### Assignment
Exactly the lines from the start of the data through the line containing "CN3 pin 1: N001 -> COM" should be output, with both ends kept and nothing added.
★ ★ ★ ★ ★ ★ ★
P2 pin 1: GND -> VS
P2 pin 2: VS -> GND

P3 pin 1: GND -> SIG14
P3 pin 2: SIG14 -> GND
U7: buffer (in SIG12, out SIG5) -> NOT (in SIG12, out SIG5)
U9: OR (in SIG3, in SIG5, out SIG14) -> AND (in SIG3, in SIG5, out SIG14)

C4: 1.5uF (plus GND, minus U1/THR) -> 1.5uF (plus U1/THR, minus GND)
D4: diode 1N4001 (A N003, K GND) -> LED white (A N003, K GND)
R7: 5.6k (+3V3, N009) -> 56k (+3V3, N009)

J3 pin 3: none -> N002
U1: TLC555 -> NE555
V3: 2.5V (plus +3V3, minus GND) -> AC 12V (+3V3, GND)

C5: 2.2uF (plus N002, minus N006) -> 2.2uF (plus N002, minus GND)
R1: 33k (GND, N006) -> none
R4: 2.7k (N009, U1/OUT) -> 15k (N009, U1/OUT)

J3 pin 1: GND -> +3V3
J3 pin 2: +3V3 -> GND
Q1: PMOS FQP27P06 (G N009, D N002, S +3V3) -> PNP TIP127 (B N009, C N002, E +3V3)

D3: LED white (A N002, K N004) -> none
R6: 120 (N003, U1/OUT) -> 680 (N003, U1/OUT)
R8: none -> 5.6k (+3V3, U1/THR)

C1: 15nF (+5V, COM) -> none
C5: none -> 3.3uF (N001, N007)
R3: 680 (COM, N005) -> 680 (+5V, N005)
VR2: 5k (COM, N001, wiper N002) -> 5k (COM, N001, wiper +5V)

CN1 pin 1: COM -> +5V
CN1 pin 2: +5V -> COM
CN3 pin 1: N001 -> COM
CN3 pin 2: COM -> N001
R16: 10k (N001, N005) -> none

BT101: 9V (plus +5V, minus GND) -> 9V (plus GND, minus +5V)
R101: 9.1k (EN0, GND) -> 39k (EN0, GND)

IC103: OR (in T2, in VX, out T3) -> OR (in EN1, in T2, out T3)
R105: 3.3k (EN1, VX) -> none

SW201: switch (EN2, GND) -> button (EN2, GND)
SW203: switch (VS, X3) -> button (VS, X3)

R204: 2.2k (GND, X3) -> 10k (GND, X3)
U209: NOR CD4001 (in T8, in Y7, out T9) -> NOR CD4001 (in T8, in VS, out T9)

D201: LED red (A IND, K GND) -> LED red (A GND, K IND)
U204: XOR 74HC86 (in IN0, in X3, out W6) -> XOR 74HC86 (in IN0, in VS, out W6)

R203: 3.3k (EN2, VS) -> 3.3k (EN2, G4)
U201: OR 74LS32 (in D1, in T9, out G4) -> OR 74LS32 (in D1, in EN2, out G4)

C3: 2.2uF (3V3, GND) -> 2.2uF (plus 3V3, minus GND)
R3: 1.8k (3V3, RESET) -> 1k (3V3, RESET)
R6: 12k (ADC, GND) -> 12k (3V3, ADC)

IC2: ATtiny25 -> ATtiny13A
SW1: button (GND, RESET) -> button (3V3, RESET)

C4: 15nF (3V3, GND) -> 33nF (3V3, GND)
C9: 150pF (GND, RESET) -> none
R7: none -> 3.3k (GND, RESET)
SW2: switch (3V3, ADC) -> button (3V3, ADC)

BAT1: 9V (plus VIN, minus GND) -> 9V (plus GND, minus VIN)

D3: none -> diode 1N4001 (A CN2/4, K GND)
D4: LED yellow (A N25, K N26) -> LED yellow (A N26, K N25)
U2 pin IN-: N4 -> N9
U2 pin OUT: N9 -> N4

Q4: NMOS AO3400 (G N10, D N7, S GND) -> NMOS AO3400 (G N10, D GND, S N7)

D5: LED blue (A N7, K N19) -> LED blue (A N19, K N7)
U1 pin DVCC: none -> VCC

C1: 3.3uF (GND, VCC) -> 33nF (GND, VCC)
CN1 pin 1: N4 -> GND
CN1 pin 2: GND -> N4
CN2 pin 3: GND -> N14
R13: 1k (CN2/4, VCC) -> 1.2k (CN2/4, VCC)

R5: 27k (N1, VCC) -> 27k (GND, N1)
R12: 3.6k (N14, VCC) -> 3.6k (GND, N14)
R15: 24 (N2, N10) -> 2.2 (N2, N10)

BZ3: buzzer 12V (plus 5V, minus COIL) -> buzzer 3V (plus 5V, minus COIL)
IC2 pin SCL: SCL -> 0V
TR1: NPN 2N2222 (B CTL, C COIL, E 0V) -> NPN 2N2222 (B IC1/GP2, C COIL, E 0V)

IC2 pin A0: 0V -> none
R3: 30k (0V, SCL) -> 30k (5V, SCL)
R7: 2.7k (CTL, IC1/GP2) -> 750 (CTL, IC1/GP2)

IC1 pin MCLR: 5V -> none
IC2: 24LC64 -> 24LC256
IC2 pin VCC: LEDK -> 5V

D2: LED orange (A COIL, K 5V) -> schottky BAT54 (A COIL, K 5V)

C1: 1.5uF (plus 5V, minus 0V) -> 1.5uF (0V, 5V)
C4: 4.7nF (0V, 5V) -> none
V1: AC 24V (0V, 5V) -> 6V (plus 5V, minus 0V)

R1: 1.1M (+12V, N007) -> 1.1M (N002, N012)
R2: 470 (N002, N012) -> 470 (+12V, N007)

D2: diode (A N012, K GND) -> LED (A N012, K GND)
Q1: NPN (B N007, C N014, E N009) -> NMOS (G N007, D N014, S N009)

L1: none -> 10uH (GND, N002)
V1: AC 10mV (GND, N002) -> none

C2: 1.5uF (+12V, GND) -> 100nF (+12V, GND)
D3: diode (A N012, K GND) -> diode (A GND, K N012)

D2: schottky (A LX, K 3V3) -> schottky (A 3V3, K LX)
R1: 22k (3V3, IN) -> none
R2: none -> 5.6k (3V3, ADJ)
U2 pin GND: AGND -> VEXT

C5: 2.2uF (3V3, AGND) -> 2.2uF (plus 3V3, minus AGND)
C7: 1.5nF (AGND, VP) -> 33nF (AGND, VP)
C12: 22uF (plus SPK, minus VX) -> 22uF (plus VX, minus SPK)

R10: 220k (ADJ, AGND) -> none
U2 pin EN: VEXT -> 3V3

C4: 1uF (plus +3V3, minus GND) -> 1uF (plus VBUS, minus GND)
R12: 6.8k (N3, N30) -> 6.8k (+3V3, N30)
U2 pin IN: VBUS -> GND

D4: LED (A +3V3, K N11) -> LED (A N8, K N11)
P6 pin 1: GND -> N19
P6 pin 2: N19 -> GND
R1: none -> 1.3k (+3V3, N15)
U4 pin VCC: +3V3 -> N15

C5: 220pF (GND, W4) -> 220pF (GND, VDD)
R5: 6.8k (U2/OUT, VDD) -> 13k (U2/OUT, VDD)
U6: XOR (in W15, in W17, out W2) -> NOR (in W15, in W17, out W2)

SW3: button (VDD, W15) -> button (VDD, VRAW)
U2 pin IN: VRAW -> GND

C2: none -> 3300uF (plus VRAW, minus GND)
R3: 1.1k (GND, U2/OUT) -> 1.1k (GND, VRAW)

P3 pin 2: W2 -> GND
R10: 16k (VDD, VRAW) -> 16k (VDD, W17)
★ ★ ★ ★ ★ ★ ★
### Reply to the exercise
P2 pin 1: GND -> VS
P2 pin 2: VS -> GND

P3 pin 1: GND -> SIG14
P3 pin 2: SIG14 -> GND
U7: buffer (in SIG12, out SIG5) -> NOT (in SIG12, out SIG5)
U9: OR (in SIG3, in SIG5, out SIG14) -> AND (in SIG3, in SIG5, out SIG14)

C4: 1.5uF (plus GND, minus U1/THR) -> 1.5uF (plus U1/THR, minus GND)
D4: diode 1N4001 (A N003, K GND) -> LED white (A N003, K GND)
R7: 5.6k (+3V3, N009) -> 56k (+3V3, N009)

J3 pin 3: none -> N002
U1: TLC555 -> NE555
V3: 2.5V (plus +3V3, minus GND) -> AC 12V (+3V3, GND)

C5: 2.2uF (plus N002, minus N006) -> 2.2uF (plus N002, minus GND)
R1: 33k (GND, N006) -> none
R4: 2.7k (N009, U1/OUT) -> 15k (N009, U1/OUT)

J3 pin 1: GND -> +3V3
J3 pin 2: +3V3 -> GND
Q1: PMOS FQP27P06 (G N009, D N002, S +3V3) -> PNP TIP127 (B N009, C N002, E +3V3)

D3: LED white (A N002, K N004) -> none
R6: 120 (N003, U1/OUT) -> 680 (N003, U1/OUT)
R8: none -> 5.6k (+3V3, U1/THR)

C1: 15nF (+5V, COM) -> none
C5: none -> 3.3uF (N001, N007)
R3: 680 (COM, N005) -> 680 (+5V, N005)
VR2: 5k (COM, N001, wiper N002) -> 5k (COM, N001, wiper +5V)

CN1 pin 1: COM -> +5V
CN1 pin 2: +5V -> COM
CN3 pin 1: N001 -> COM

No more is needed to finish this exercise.